Collection entries:
· · · · ·

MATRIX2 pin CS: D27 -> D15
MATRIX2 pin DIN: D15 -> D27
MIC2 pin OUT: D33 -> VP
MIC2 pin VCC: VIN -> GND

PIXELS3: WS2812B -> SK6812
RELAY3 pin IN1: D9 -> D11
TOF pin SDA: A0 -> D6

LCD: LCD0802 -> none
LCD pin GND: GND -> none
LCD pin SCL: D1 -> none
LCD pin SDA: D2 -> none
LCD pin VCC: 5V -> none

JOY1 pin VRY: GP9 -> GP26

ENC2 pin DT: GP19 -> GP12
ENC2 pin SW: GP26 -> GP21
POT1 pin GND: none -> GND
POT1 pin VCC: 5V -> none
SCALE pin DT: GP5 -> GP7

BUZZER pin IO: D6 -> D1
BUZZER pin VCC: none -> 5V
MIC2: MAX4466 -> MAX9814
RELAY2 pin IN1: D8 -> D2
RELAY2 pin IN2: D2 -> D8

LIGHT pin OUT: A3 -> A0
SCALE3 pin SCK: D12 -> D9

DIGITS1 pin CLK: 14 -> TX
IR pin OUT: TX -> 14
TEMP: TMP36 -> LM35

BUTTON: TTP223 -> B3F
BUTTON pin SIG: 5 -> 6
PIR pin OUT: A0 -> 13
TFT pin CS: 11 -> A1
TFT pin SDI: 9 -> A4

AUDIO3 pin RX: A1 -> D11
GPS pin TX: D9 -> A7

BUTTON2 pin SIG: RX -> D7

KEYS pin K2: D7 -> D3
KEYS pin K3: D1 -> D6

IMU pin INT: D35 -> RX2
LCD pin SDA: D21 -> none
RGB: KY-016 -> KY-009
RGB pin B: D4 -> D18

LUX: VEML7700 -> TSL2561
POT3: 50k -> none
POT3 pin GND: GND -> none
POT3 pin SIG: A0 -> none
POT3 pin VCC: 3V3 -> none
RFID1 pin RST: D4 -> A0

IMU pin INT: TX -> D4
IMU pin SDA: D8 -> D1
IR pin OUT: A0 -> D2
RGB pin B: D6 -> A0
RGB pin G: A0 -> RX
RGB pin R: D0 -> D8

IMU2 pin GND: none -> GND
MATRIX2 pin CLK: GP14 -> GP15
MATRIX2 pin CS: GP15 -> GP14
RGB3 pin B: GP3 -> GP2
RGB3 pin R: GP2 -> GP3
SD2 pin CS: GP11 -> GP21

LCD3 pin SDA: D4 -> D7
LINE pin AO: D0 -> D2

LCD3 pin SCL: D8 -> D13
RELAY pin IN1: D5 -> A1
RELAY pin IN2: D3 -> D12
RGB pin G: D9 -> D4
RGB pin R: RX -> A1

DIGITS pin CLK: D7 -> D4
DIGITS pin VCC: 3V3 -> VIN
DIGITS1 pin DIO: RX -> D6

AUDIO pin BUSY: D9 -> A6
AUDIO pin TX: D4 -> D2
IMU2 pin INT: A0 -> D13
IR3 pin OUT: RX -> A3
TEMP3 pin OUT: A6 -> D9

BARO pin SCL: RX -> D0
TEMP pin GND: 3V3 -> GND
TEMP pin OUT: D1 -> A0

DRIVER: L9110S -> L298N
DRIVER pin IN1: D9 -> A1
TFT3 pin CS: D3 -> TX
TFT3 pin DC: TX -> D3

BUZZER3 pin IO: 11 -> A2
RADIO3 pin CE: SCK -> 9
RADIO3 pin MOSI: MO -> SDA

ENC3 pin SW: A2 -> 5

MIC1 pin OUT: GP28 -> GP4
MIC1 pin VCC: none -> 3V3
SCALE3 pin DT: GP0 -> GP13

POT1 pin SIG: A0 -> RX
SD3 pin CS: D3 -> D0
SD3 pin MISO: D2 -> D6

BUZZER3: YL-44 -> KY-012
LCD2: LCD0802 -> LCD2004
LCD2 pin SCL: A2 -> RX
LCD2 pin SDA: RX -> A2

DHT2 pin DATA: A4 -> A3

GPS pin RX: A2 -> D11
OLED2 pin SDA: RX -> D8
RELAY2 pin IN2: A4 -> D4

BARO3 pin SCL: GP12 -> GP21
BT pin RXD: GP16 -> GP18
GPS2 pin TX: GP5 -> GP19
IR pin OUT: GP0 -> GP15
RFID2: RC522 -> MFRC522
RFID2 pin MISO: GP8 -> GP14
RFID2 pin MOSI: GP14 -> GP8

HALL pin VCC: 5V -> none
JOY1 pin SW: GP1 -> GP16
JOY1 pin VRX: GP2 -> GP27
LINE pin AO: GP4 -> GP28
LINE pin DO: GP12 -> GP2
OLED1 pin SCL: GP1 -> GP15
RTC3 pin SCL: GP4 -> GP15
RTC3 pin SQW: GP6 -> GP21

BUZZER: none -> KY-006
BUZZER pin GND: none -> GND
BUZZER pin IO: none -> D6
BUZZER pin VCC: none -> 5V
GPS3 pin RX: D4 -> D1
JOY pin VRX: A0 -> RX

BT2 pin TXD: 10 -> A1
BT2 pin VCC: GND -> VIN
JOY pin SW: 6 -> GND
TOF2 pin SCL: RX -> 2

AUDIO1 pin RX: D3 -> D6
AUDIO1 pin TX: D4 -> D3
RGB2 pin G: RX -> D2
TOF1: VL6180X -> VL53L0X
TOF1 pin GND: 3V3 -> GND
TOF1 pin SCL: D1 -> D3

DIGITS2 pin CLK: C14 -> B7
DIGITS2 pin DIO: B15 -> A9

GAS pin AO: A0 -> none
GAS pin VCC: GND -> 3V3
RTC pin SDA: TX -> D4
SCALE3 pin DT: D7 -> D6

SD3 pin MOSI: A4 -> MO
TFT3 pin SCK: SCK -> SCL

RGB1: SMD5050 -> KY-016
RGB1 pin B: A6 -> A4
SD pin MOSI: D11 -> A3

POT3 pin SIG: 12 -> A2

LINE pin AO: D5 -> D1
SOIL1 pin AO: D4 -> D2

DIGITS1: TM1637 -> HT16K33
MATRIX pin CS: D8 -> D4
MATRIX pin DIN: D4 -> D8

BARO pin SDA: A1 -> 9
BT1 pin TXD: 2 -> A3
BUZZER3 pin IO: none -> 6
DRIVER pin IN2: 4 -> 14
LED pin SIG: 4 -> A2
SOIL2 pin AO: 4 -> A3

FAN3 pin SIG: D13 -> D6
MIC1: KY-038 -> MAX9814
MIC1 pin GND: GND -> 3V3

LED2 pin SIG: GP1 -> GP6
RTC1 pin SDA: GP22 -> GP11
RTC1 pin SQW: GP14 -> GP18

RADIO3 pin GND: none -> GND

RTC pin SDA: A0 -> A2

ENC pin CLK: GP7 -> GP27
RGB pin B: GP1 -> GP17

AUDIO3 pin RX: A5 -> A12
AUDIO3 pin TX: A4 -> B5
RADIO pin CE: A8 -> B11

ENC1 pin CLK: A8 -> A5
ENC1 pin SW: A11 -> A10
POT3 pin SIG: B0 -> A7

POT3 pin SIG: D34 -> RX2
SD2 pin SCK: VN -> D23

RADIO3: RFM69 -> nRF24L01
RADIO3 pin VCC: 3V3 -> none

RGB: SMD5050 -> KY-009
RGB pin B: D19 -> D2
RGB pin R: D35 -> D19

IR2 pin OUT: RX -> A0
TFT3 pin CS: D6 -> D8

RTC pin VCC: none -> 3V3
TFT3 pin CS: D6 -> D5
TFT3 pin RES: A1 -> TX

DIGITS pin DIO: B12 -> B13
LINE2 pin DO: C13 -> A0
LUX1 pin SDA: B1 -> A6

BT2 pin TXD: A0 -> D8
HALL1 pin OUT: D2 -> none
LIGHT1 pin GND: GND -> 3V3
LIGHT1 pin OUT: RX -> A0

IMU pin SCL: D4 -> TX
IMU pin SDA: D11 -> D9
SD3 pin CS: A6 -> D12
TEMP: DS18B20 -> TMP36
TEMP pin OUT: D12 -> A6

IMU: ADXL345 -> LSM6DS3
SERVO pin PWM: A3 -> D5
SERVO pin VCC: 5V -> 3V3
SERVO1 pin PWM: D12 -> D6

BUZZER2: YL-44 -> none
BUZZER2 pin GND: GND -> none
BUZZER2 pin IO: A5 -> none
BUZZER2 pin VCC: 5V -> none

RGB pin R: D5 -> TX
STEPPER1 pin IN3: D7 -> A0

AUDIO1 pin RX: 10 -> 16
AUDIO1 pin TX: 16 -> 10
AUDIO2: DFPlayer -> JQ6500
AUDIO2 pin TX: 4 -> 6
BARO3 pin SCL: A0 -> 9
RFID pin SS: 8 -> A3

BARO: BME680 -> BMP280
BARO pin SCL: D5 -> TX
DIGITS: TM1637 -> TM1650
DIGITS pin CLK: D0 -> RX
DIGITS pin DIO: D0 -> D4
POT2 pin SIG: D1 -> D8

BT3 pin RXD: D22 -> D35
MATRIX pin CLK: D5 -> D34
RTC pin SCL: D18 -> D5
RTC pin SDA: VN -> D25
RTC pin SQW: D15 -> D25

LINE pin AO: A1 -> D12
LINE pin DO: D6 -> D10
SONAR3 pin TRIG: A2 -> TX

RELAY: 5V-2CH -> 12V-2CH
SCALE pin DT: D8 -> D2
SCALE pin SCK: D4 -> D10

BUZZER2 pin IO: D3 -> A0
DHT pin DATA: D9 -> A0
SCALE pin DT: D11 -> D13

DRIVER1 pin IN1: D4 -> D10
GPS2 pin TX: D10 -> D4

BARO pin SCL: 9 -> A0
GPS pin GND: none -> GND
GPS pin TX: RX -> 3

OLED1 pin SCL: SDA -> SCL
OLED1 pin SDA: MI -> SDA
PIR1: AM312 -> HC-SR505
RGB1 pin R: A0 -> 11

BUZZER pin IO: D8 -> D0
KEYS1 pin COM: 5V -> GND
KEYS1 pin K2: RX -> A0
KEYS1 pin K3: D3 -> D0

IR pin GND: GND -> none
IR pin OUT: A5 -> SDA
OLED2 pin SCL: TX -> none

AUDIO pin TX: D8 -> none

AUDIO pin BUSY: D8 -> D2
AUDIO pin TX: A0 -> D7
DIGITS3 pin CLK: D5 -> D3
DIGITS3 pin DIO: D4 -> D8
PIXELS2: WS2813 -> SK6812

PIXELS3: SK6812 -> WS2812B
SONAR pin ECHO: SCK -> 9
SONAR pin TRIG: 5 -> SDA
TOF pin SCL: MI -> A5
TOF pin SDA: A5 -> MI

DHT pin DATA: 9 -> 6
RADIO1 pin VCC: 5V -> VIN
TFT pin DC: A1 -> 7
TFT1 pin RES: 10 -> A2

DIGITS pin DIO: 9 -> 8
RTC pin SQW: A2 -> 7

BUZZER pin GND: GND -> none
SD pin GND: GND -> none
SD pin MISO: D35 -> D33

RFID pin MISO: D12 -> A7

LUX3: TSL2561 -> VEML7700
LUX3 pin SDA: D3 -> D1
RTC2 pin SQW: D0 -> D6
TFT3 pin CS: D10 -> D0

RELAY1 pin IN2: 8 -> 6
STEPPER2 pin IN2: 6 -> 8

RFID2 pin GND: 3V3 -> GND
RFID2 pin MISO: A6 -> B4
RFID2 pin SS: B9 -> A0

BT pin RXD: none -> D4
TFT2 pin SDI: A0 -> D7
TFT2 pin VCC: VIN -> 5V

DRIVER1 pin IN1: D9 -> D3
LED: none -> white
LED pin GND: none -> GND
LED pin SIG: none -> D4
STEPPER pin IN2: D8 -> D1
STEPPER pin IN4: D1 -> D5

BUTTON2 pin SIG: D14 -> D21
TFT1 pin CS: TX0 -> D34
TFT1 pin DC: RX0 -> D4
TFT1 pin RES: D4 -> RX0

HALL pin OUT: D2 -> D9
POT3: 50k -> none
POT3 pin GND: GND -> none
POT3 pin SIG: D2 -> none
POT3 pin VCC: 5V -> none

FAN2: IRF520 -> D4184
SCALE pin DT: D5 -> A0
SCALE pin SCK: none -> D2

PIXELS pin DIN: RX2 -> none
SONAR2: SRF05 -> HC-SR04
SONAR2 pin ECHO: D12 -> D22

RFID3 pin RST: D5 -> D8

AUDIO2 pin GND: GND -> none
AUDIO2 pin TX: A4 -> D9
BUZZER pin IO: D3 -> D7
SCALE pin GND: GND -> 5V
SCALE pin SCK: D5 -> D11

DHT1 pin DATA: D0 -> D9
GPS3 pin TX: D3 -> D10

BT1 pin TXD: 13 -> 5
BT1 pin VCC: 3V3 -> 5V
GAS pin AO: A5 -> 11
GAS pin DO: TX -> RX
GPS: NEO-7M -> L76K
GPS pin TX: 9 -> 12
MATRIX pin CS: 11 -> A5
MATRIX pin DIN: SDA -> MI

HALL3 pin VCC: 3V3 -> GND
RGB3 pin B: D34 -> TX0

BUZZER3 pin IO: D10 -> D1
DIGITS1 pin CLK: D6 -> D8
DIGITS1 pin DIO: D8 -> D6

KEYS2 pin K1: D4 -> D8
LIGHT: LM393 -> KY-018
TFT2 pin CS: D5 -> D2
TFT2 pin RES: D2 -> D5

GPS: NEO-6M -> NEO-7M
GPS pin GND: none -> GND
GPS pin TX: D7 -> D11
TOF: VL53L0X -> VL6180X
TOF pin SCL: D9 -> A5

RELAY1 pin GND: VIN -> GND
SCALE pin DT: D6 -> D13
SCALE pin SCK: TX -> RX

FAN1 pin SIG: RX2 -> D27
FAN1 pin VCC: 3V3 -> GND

· · · · ·

# [TRY IT]
Look above for the line holding "ENC2 pin DT: GP19 -> GP12". Print it and every line after it, exactly, through the line holding "LCD pin SDA: D21 -> none".

# [TASK OUTPUT]
ENC2 pin DT: GP19 -> GP12
ENC2 pin SW: GP26 -> GP21
POT1 pin GND: none -> GND
POT1 pin VCC: 5V -> none
SCALE pin DT: GP5 -> GP7

BUZZER pin IO: D6 -> D1
BUZZER pin VCC: none -> 5V
MIC2: MAX4466 -> MAX9814
RELAY2 pin IN1: D8 -> D2
RELAY2 pin IN2: D2 -> D8

LIGHT pin OUT: A3 -> A0
SCALE3 pin SCK: D12 -> D9

DIGITS1 pin CLK: 14 -> TX
IR pin OUT: TX -> 14
TEMP: TMP36 -> LM35

BUTTON: TTP223 -> B3F
BUTTON pin SIG: 5 -> 6
PIR pin OUT: A0 -> 13
TFT pin CS: 11 -> A1
TFT pin SDI: 9 -> A4

AUDIO3 pin RX: A1 -> D11
GPS pin TX: D9 -> A7

BUTTON2 pin SIG: RX -> D7

KEYS pin K2: D7 -> D3
KEYS pin K3: D1 -> D6

IMU pin INT: D35 -> RX2
LCD pin SDA: D21 -> none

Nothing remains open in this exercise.